Your answer must be an exact copy of the lines below, from the first through the one with "The Karotte (orange)", with no pictures.

[Scene images with change listings]
______________________________

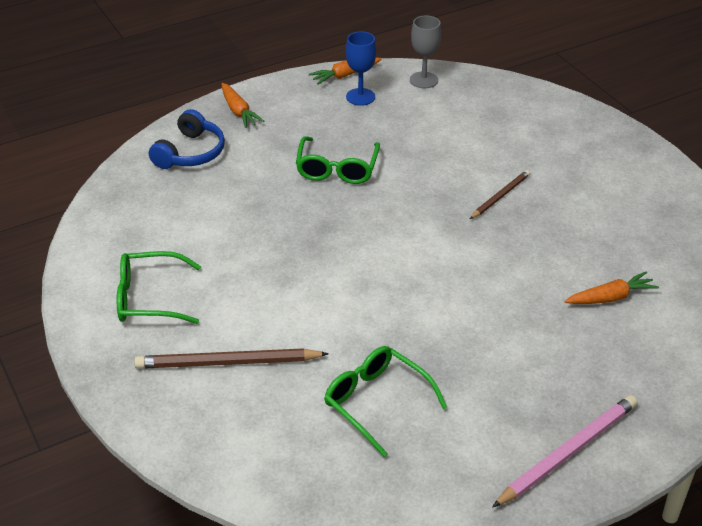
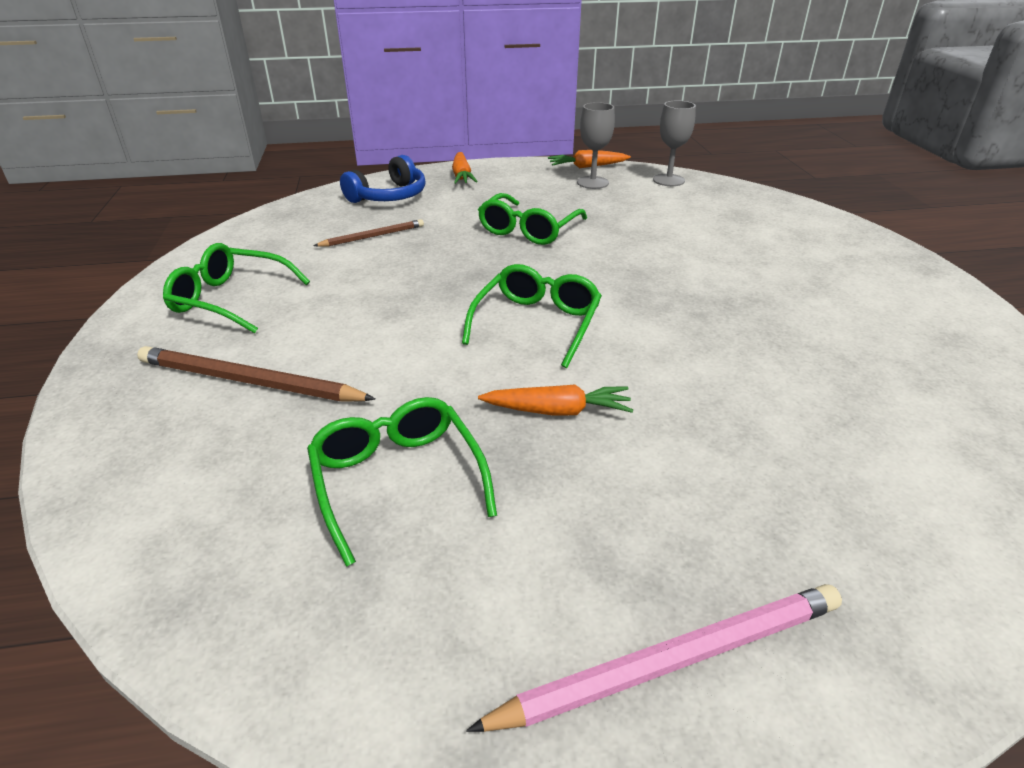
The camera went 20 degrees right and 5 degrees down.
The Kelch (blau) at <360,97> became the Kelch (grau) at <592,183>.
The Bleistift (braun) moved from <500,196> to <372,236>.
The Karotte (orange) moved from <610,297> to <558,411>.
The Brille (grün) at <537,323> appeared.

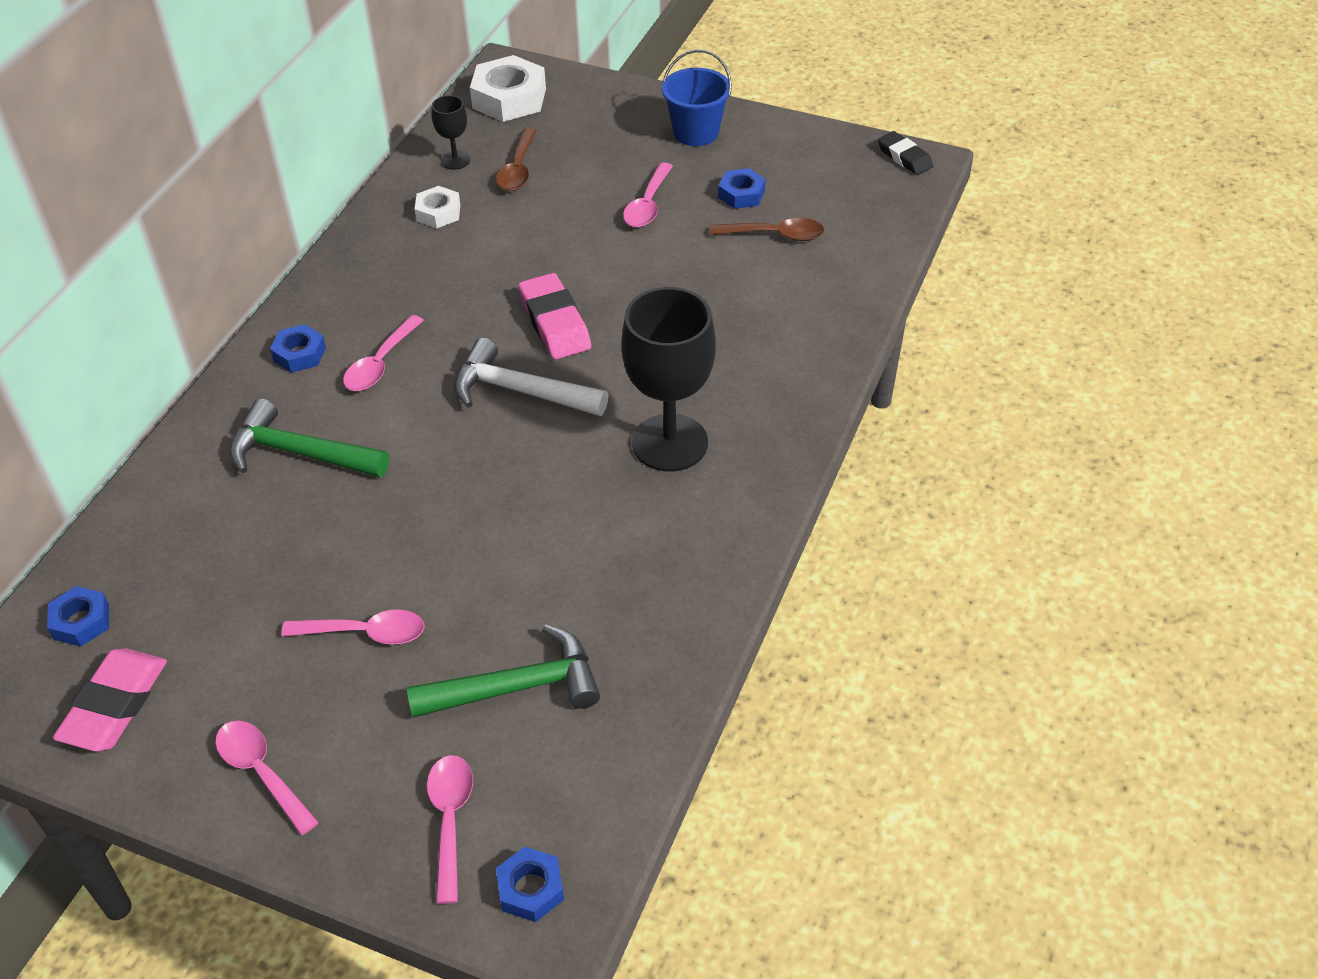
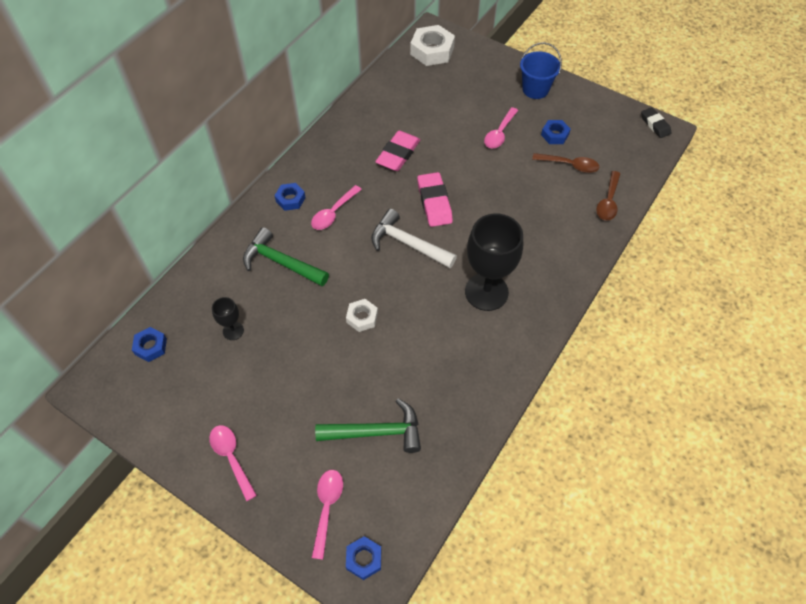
The camera went 10 degrees right and 10 degrees up.
The Radiergummi (rosa) moved from <115,705> to <398,154>.
The Löffel (rosa) at <365,633> disappeared.
The Sechskantmutter (weiß) moved from <438,213> to <362,317>.
The Kelch (schwarz) moved from <455,160> to <233,331>.
The Löffel (braun) moved from <518,169> to <608,202>.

______________________________

### Answer box
The camera went 20 degrees right and 5 degrees down.
The Kelch (blau) at <360,97> became the Kelch (grau) at <592,183>.
The Bleistift (braun) moved from <500,196> to <372,236>.
The Karotte (orange) moved from <610,297> to <558,411>.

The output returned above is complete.